— BEGIN —

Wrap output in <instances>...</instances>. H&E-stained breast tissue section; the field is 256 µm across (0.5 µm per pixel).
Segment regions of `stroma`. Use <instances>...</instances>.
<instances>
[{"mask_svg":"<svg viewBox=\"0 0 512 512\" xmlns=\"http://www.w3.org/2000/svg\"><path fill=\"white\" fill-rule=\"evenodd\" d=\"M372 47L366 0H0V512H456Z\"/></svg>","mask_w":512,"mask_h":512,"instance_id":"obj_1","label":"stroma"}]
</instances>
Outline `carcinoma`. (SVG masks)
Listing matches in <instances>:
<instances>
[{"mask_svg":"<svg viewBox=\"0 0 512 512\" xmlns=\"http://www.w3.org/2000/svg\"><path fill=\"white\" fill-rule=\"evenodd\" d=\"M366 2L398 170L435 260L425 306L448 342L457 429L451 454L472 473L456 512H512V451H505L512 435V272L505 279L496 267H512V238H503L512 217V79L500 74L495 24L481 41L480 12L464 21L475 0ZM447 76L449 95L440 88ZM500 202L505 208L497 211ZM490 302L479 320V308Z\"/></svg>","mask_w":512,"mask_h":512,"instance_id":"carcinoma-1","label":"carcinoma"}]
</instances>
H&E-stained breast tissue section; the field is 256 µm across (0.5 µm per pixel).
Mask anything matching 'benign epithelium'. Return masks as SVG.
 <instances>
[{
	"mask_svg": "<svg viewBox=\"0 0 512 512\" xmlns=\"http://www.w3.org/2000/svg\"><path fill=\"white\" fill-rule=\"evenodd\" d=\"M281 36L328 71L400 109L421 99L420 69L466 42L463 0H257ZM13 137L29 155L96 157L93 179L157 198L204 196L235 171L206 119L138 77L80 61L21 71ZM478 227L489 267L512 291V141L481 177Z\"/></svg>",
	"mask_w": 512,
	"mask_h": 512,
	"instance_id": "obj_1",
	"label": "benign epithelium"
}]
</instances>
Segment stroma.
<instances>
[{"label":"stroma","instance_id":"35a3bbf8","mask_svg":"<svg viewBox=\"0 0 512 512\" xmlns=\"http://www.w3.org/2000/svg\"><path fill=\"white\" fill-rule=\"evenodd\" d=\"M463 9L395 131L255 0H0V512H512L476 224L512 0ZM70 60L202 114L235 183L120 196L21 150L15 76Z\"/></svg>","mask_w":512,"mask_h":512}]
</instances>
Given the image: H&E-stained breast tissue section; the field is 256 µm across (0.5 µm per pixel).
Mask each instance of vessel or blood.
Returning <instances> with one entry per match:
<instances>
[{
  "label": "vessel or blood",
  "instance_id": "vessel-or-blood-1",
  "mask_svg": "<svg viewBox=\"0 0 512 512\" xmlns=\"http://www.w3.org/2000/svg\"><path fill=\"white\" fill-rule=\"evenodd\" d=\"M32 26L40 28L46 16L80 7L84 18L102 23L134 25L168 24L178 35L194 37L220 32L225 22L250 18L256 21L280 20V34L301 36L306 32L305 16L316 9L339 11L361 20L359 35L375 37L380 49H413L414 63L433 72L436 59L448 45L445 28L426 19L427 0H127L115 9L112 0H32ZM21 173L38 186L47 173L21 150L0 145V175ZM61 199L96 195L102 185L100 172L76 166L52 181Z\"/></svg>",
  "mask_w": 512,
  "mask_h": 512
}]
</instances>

— END —

▶ _Set task_
Take the entries and copy them out exactly.

▶ _Written reply_
Wrap output in <instances>...</instances>. H&E-stained breast tissue section; the field is 256 µm across (0.5 µm per pixel).
Segment regions of `stroma`. Use <instances>...</instances>.
<instances>
[{"mask_svg":"<svg viewBox=\"0 0 512 512\" xmlns=\"http://www.w3.org/2000/svg\"><path fill=\"white\" fill-rule=\"evenodd\" d=\"M372 47L366 0H0V512H456Z\"/></svg>","mask_w":512,"mask_h":512,"instance_id":"obj_1","label":"stroma"}]
</instances>
Outline `carcinoma`. (SVG masks)
Listing matches in <instances>:
<instances>
[{"mask_svg":"<svg viewBox=\"0 0 512 512\" xmlns=\"http://www.w3.org/2000/svg\"><path fill=\"white\" fill-rule=\"evenodd\" d=\"M366 2L398 170L435 260L425 306L448 342L457 429L451 454L472 473L456 512H512V451H505L512 435V272L505 279L496 267H512V238H503L512 217V79L500 74L495 24L481 41L480 12L464 21L475 0ZM447 76L449 95L440 88ZM500 202L505 208L497 211ZM490 302L479 320V308Z\"/></svg>","mask_w":512,"mask_h":512,"instance_id":"carcinoma-1","label":"carcinoma"}]
</instances>
H&E-stained breast tissue section; the field is 256 µm across (0.5 µm per pixel).
Mask anything matching 'benign epithelium'. Return masks as SVG.
 <instances>
[{
	"mask_svg": "<svg viewBox=\"0 0 512 512\" xmlns=\"http://www.w3.org/2000/svg\"><path fill=\"white\" fill-rule=\"evenodd\" d=\"M281 36L328 71L400 109L421 99L420 69L466 42L463 0H257ZM13 137L29 155L96 157L93 179L157 198L204 196L235 171L206 119L138 77L80 61L21 71ZM478 227L489 267L512 291V141L481 177Z\"/></svg>",
	"mask_w": 512,
	"mask_h": 512,
	"instance_id": "obj_1",
	"label": "benign epithelium"
}]
</instances>
Segment stroma.
<instances>
[{"label":"stroma","instance_id":"35a3bbf8","mask_svg":"<svg viewBox=\"0 0 512 512\" xmlns=\"http://www.w3.org/2000/svg\"><path fill=\"white\" fill-rule=\"evenodd\" d=\"M463 9L395 131L255 0H0V512H512L476 224L512 0ZM70 60L202 114L235 183L120 196L21 150L15 76Z\"/></svg>","mask_w":512,"mask_h":512}]
</instances>
Given the image: H&E-stained breast tissue section; the field is 256 µm across (0.5 µm per pixel).
Mask each instance of vessel or blood.
Returning <instances> with one entry per match:
<instances>
[{
  "label": "vessel or blood",
  "instance_id": "vessel-or-blood-1",
  "mask_svg": "<svg viewBox=\"0 0 512 512\" xmlns=\"http://www.w3.org/2000/svg\"><path fill=\"white\" fill-rule=\"evenodd\" d=\"M32 26L40 28L46 16L80 7L84 18L102 23L134 25L168 24L178 35L194 37L220 32L225 22L250 18L256 21L280 20V34L301 36L306 32L305 16L316 9L339 11L361 20L359 35L375 37L380 49H413L414 63L433 72L436 59L448 45L445 28L426 19L427 0H127L115 9L112 0H32ZM21 173L38 186L47 173L21 150L0 145V175ZM61 199L96 195L102 185L100 172L76 166L52 181Z\"/></svg>",
  "mask_w": 512,
  "mask_h": 512
}]
</instances>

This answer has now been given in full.